• [Provided material]:
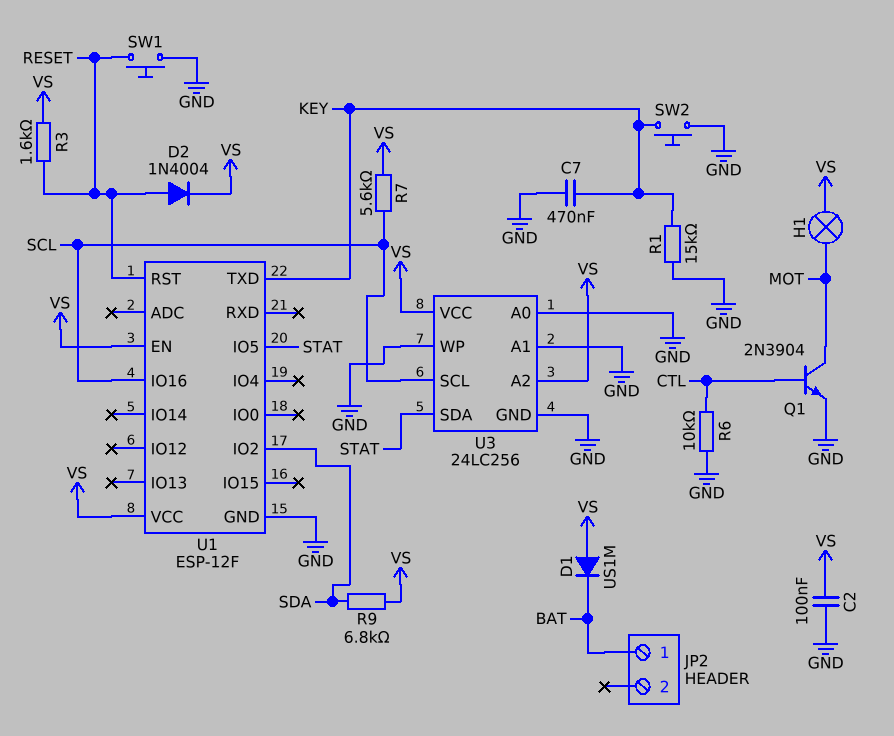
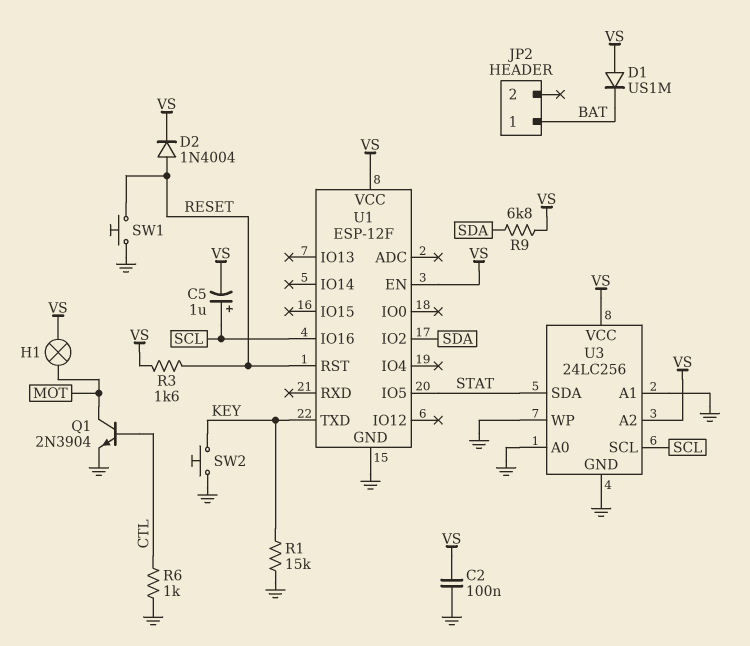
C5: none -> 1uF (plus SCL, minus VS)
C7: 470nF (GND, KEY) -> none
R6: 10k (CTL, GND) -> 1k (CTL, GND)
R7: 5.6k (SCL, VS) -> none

==

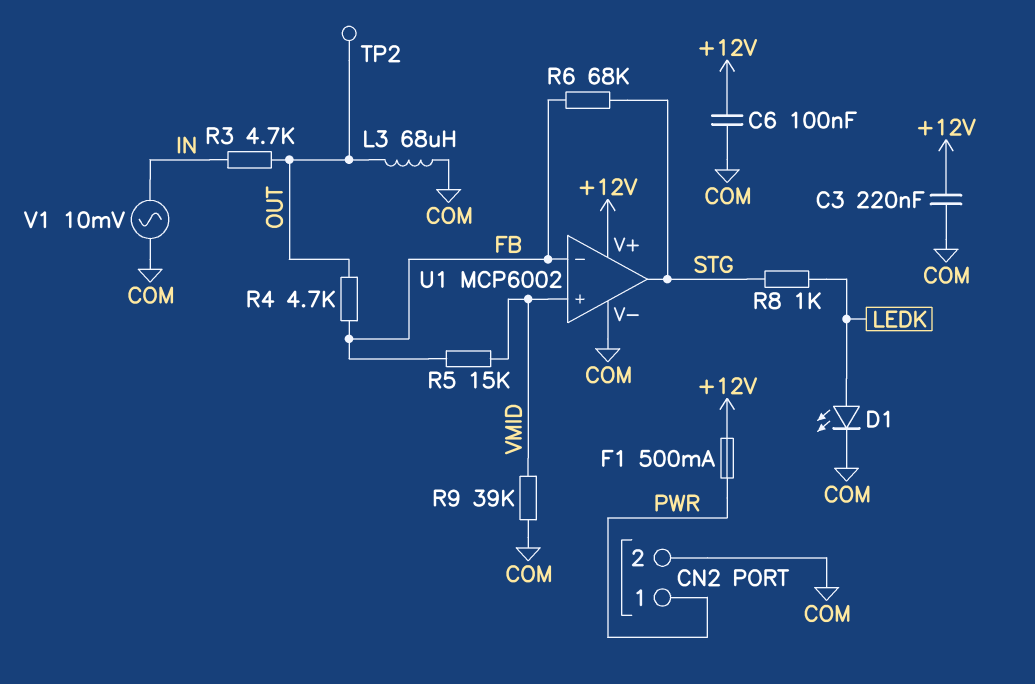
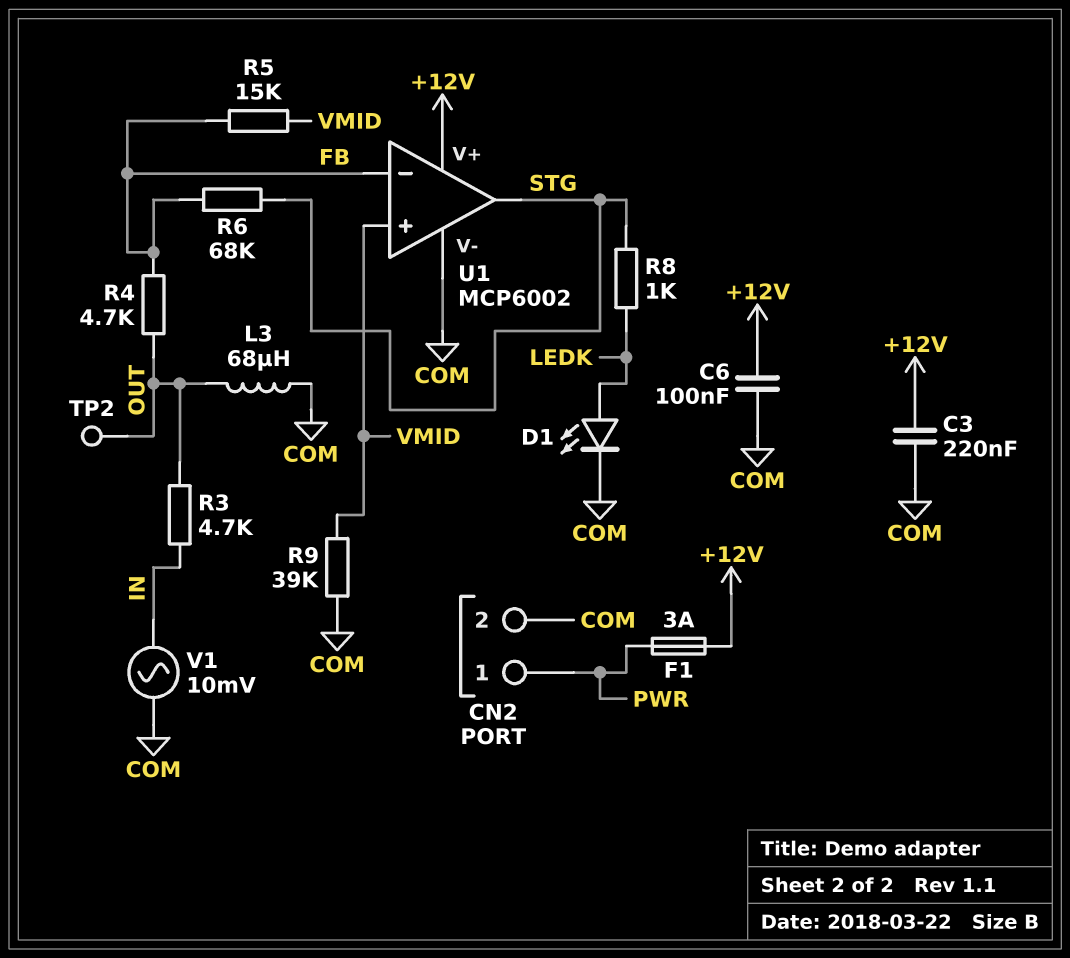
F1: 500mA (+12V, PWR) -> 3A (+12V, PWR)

* * *

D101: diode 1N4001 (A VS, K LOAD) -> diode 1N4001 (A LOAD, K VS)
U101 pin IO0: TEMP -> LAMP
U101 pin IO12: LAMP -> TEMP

• [Work instruction]: What lines in the data above contain the word "TEMP"? Copy them all.

• [Your solution]:
U101 pin IO0: TEMP -> LAMP
U101 pin IO12: LAMP -> TEMP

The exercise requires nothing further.